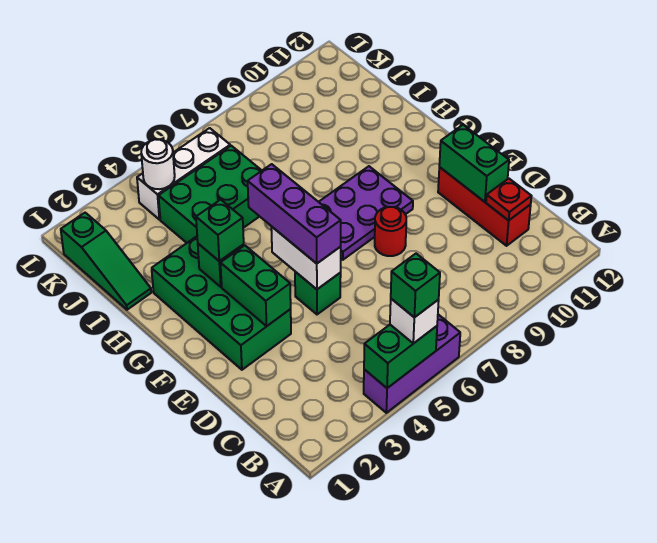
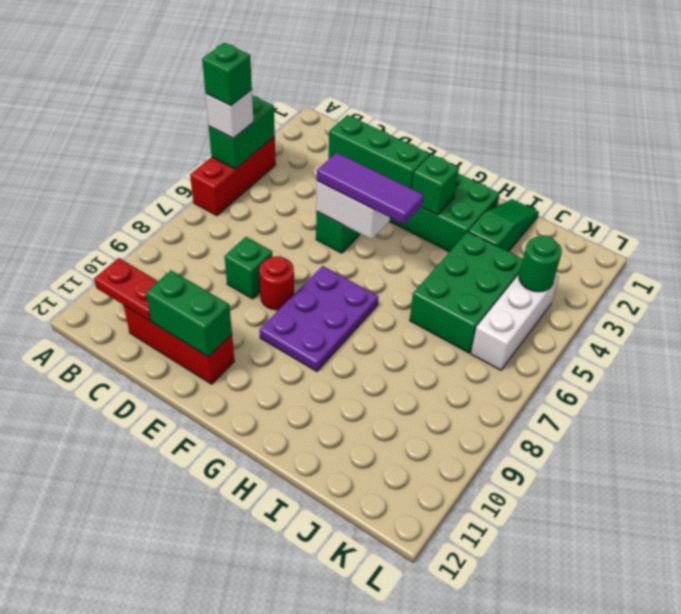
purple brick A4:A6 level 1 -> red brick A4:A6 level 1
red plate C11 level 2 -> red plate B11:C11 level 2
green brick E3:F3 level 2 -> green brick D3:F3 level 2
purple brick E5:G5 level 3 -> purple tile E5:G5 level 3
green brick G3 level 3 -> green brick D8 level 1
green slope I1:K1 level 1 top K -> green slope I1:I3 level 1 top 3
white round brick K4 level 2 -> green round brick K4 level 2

--

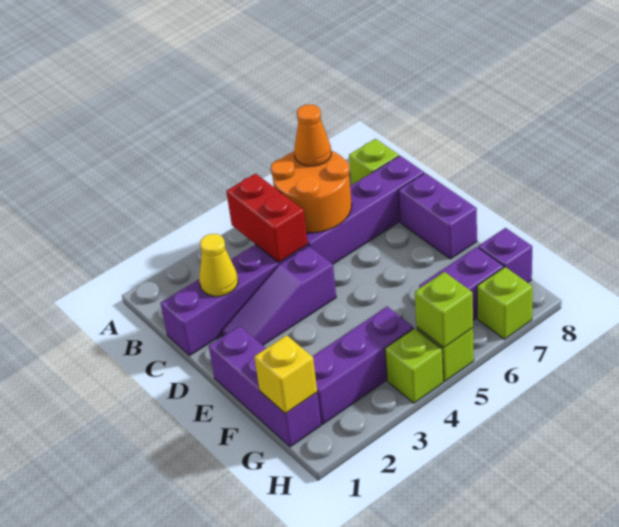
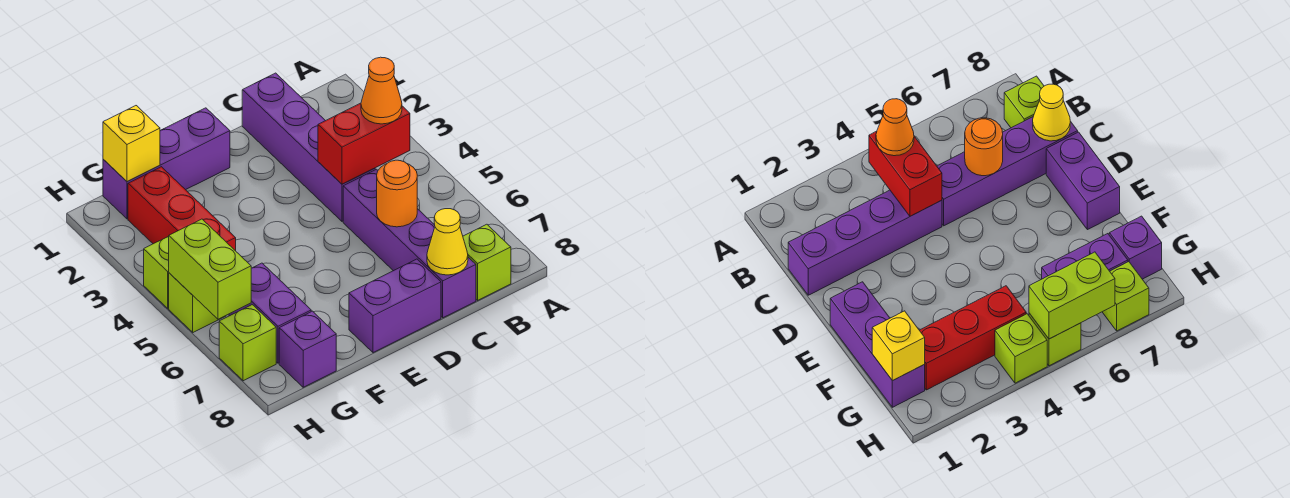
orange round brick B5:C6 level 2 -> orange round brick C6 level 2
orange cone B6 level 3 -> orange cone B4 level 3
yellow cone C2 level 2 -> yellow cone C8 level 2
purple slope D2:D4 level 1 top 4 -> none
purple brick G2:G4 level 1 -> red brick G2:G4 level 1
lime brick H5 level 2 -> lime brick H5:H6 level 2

WHAT THIS TASK INVOLVES:
From the records above, transcribe without alteration every line from the one with "orange cone B6" to the one with "lime brick H5 level", inclusive.

YOUR SOLUTION:
orange cone B6 level 3 -> orange cone B4 level 3
yellow cone C2 level 2 -> yellow cone C8 level 2
purple slope D2:D4 level 1 top 4 -> none
purple brick G2:G4 level 1 -> red brick G2:G4 level 1
lime brick H5 level 2 -> lime brick H5:H6 level 2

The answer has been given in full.